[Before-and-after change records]
[Start of section]
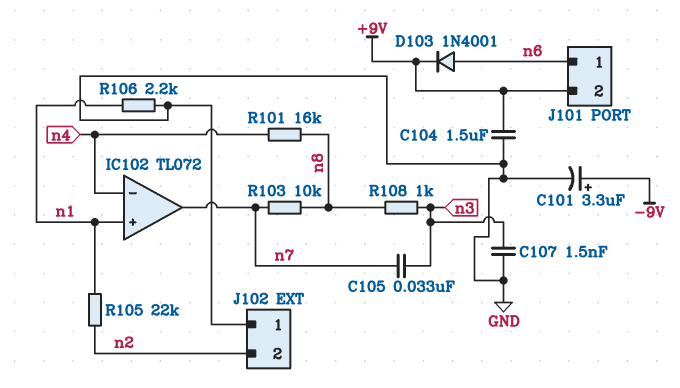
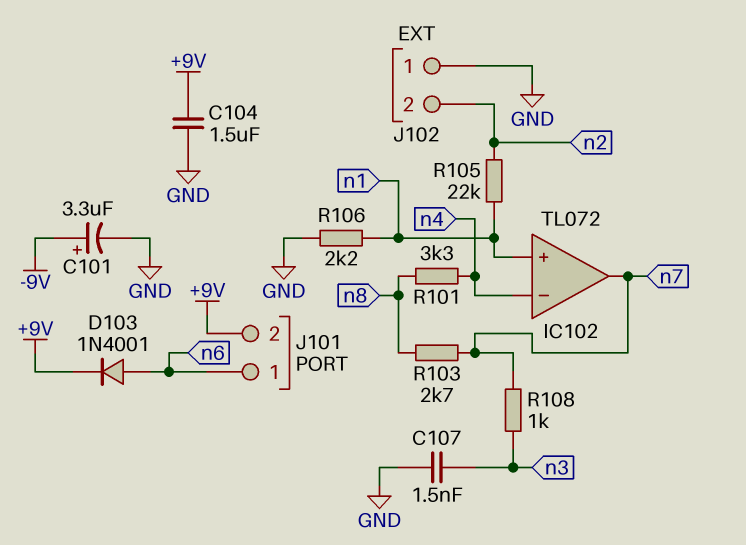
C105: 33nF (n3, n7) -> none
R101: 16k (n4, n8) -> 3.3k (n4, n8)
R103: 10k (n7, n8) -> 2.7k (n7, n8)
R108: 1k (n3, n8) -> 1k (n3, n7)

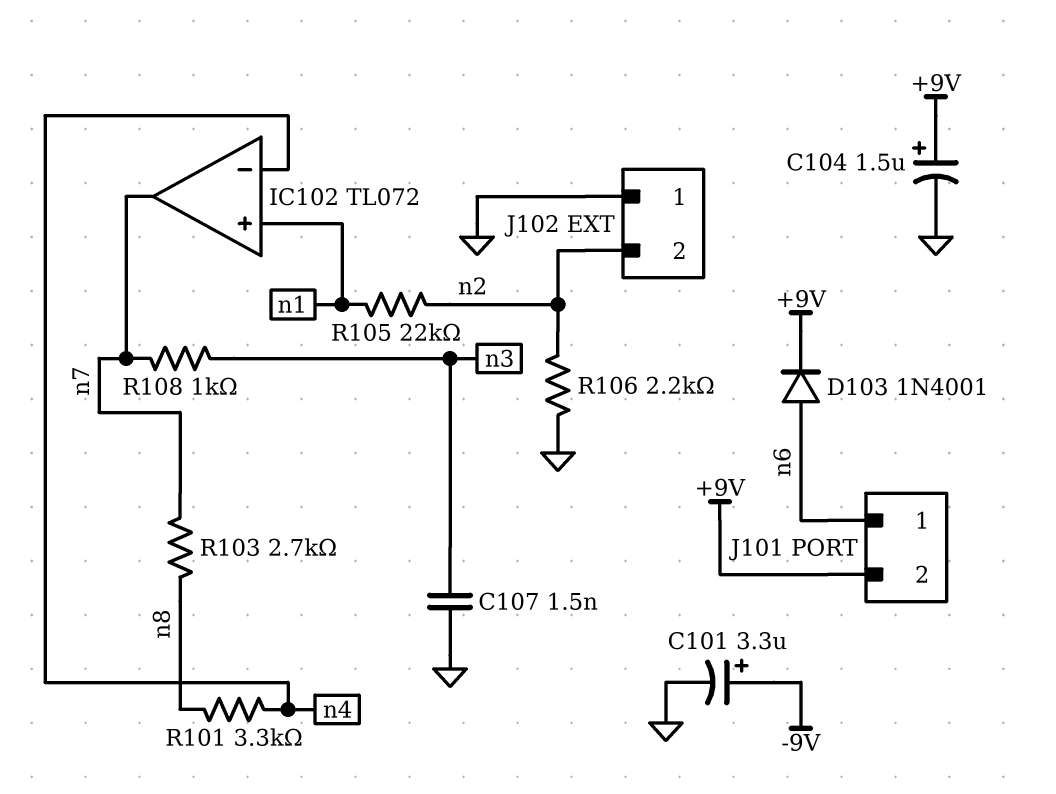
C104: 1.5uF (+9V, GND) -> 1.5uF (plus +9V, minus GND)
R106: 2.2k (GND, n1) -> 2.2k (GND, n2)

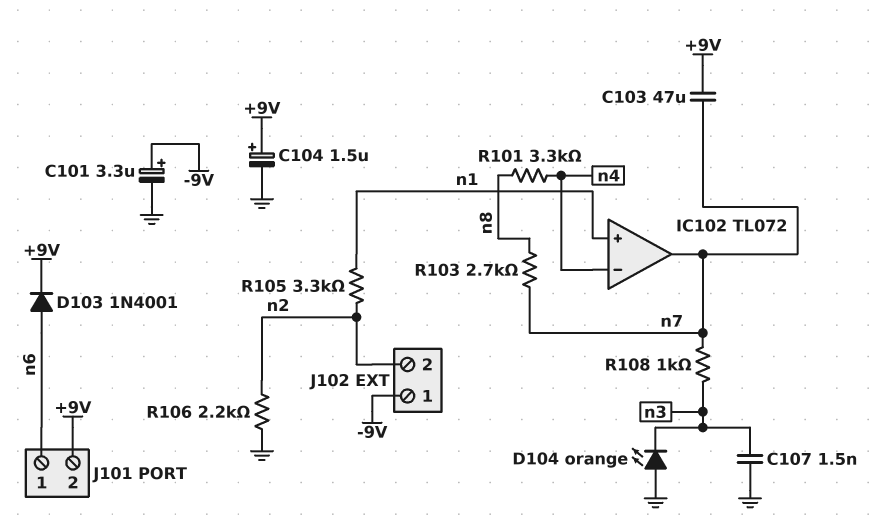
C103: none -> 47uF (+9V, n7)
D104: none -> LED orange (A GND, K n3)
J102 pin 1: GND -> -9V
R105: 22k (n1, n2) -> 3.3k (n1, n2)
[End of section]
# Exercise prompt
Output the records above exactly, leaving out pictures.

# Exercise answer
C105: 33nF (n3, n7) -> none
R101: 16k (n4, n8) -> 3.3k (n4, n8)
R103: 10k (n7, n8) -> 2.7k (n7, n8)
R108: 1k (n3, n8) -> 1k (n3, n7)

C104: 1.5uF (+9V, GND) -> 1.5uF (plus +9V, minus GND)
R106: 2.2k (GND, n1) -> 2.2k (GND, n2)

C103: none -> 47uF (+9V, n7)
D104: none -> LED orange (A GND, K n3)
J102 pin 1: GND -> -9V
R105: 22k (n1, n2) -> 3.3k (n1, n2)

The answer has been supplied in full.